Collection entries
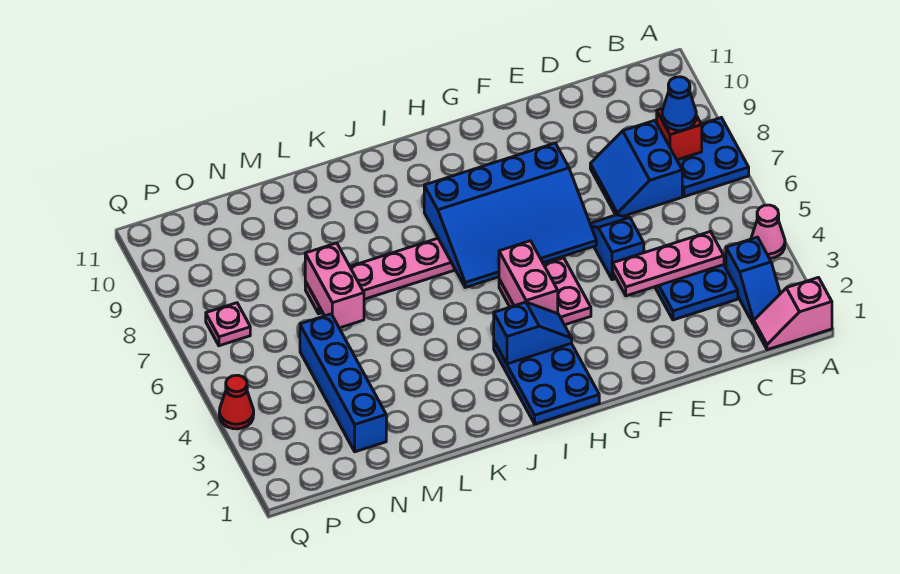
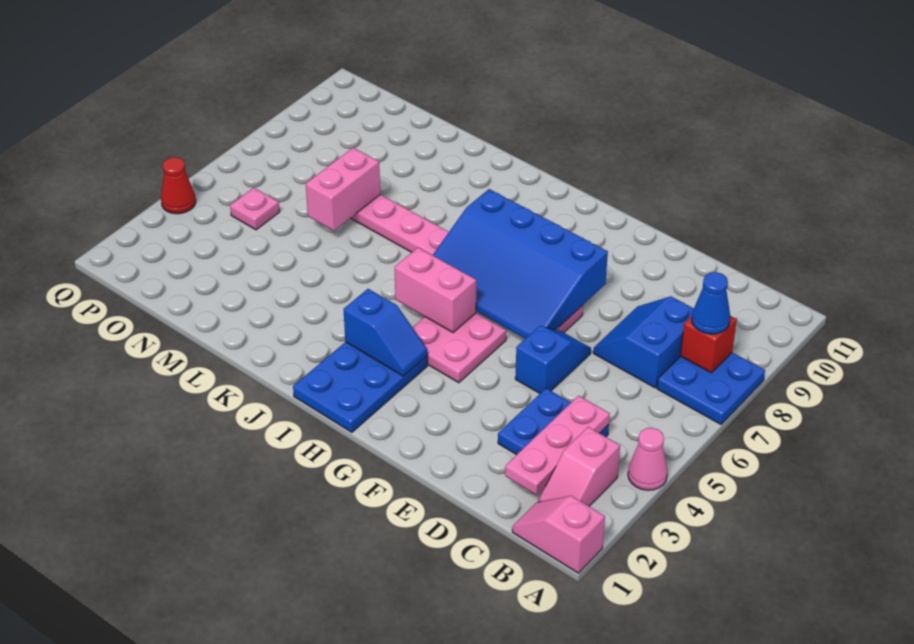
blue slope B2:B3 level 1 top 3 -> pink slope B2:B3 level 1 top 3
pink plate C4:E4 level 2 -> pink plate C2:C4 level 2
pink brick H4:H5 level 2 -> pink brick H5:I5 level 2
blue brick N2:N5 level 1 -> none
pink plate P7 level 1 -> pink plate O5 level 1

• **THE PROBLEM**: Copy each line of the preceding data that contains the string "blue".

• **TASK ANSWER**:
blue slope B2:B3 level 1 top 3 -> pink slope B2:B3 level 1 top 3
blue brick N2:N5 level 1 -> none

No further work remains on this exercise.